#### Information provided ####
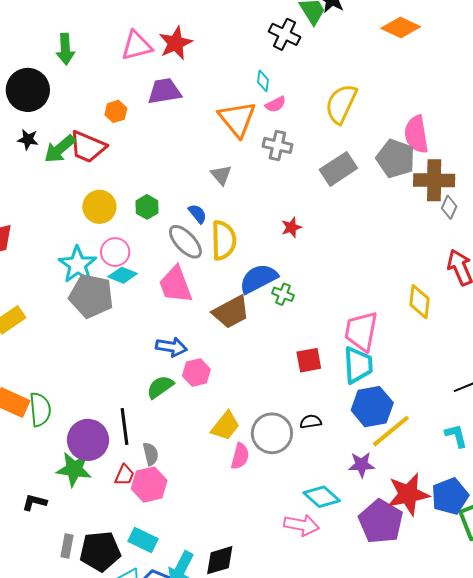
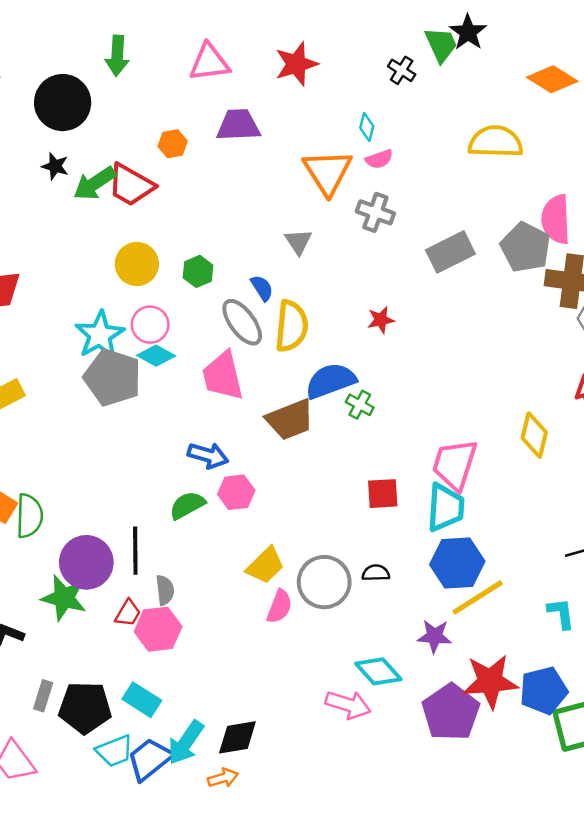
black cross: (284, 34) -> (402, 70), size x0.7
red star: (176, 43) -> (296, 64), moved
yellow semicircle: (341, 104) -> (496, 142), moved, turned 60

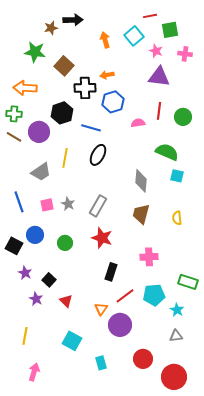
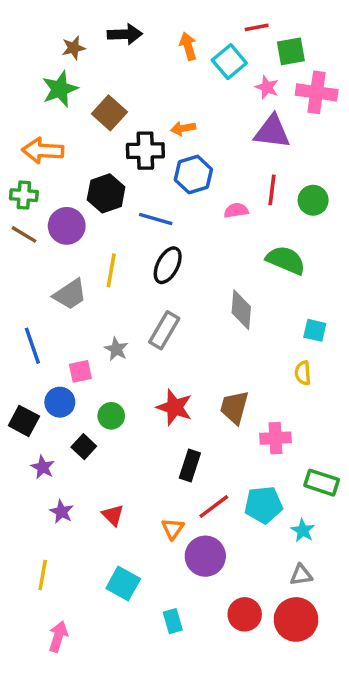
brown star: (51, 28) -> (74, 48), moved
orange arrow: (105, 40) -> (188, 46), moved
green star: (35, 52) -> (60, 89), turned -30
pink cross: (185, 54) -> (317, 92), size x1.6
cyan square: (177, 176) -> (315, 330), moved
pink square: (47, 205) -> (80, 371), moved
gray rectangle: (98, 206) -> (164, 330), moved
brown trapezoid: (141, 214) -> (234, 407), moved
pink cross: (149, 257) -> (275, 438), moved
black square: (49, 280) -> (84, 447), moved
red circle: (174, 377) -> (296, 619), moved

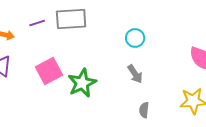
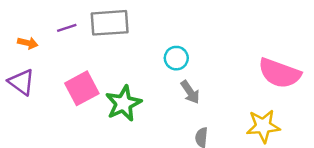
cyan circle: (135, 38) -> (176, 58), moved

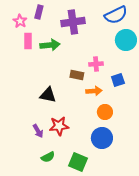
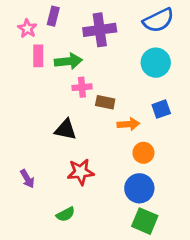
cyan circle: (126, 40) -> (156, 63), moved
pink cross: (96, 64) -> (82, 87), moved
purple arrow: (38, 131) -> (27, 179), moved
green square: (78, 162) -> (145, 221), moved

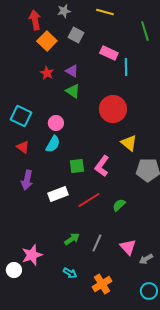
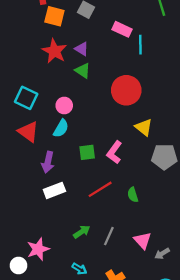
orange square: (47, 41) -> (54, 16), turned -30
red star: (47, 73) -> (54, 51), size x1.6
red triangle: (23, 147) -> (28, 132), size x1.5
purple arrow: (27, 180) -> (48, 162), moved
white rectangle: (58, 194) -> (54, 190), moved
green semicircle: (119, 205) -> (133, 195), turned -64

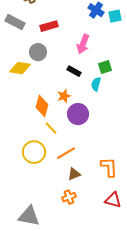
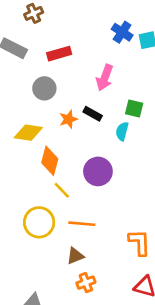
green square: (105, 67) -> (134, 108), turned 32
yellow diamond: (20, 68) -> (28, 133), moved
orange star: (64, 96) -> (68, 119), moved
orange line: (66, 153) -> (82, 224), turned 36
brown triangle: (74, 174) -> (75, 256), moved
####
* _What to do_: Report the number of lines in the material above holding the word "pink", without anything else.

* _Result for this exercise_: 4